All lines of the records below that contain the word "shifted" must be listed.

> _THE RECORDS_:
======

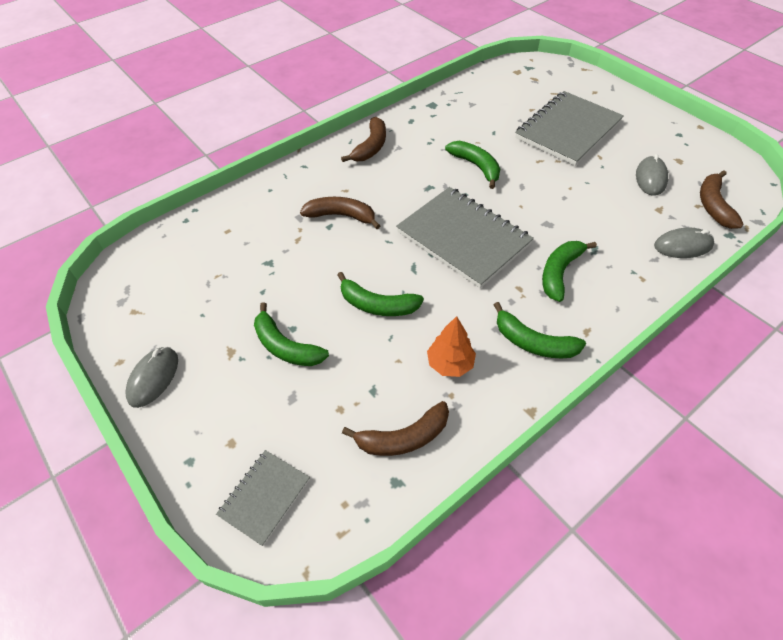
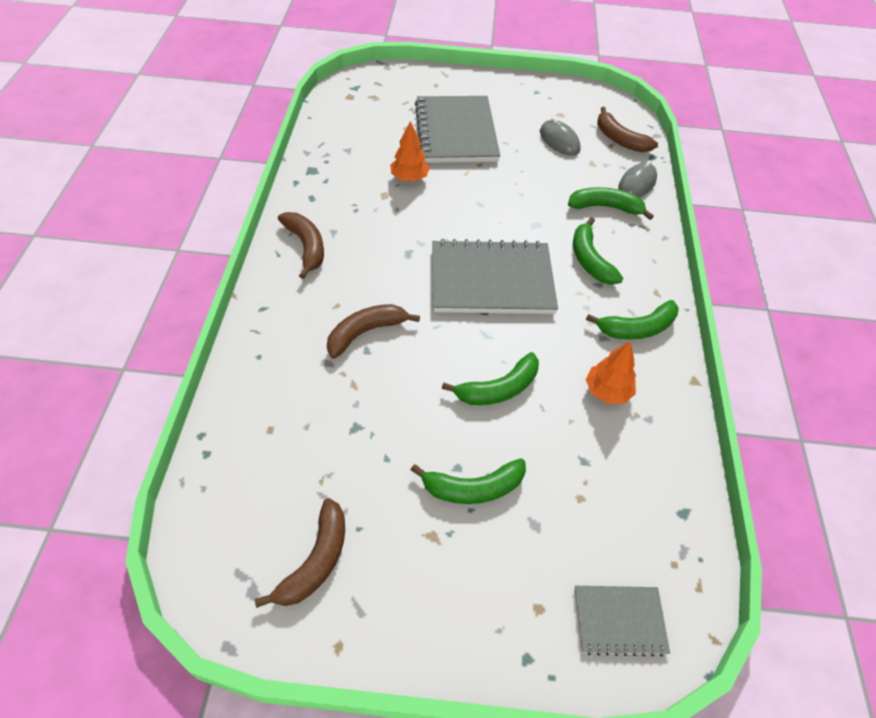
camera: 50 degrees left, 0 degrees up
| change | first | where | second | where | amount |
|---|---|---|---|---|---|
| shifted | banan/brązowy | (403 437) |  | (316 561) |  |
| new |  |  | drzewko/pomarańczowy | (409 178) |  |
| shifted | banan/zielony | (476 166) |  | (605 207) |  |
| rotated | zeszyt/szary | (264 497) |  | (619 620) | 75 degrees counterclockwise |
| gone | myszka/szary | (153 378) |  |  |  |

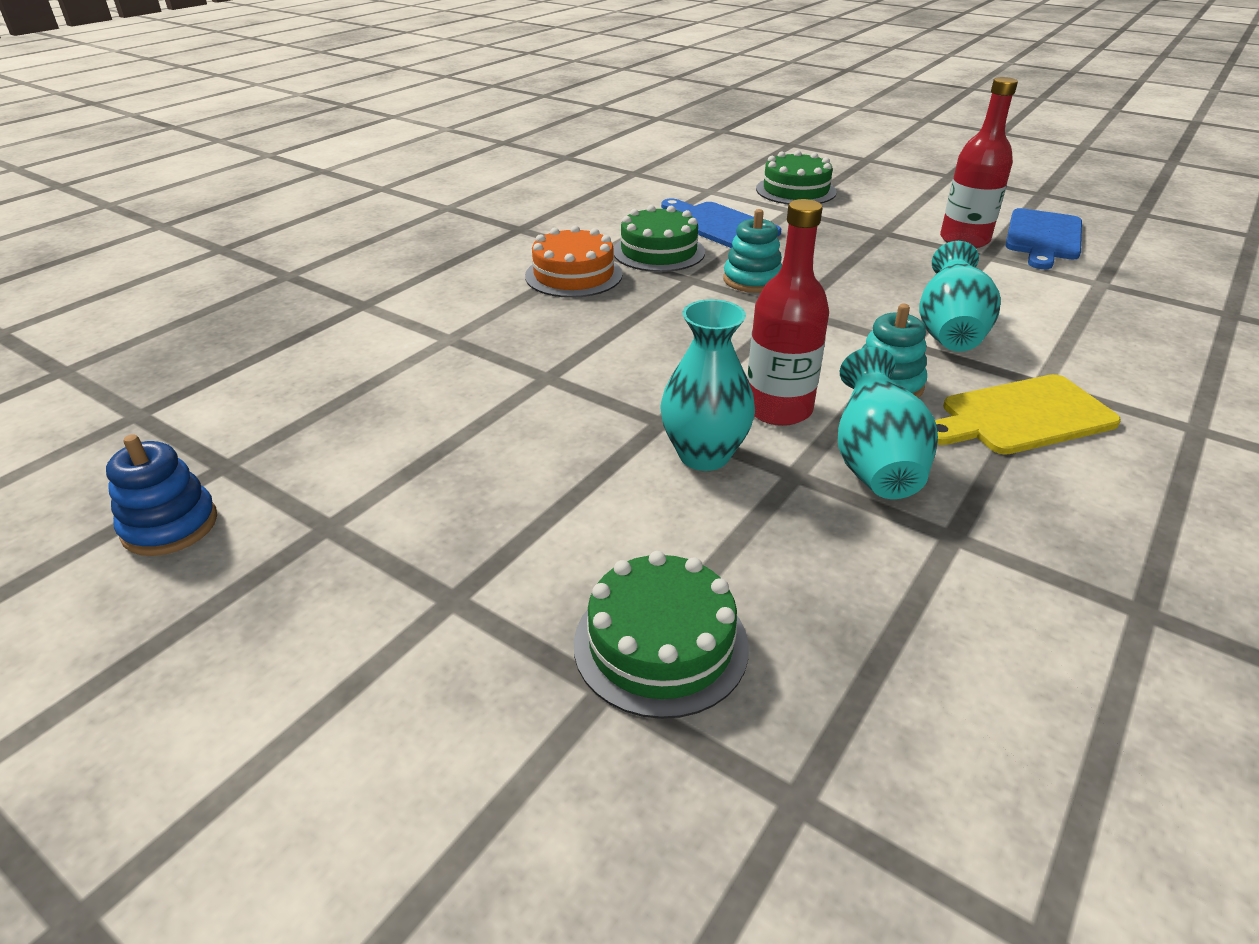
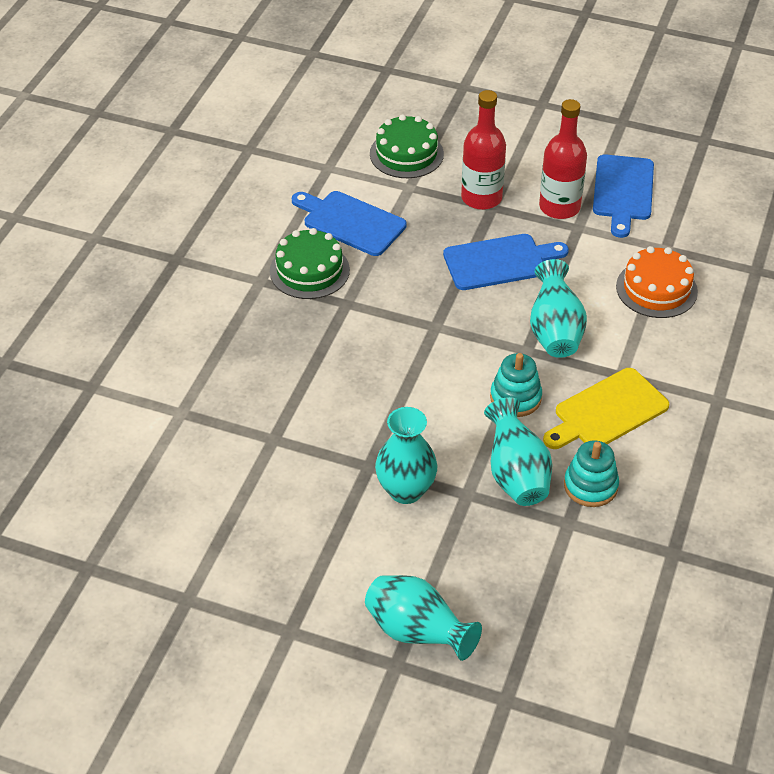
camera: 15 degrees left, 10 degrees up
| change | first | where | second | where | amount |
|---|---|---|---|---|---|
| swapped | tort/zielony | (661 644) | wazon/turkusowy | (417 632) |  |
| new |  |  | deska do krojenia/niebieski | (499 262) |  |
| shifted | butelka/czerwony | (778 409) |  | (481 198) |  |
| shifted | zabawka nakładanka/turkusowy | (752 280) |  | (590 486) |  |
| shifted | tort/pomarańczowy | (573 275) |  | (656 289) |  |
| gone | zabawka nakładanka/niebieski | (170 526) |  |  |  |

======

> _SOLUTION FOR THIS EXERCISE_:
| shifted | banan/brązowy | (403 437) |  | (316 561) |  |
| shifted | banan/zielony | (476 166) |  | (605 207) |  |
| shifted | butelka/czerwony | (778 409) |  | (481 198) |  |
| shifted | zabawka nakładanka/turkusowy | (752 280) |  | (590 486) |  |
| shifted | tort/pomarańczowy | (573 275) |  | (656 289) |  |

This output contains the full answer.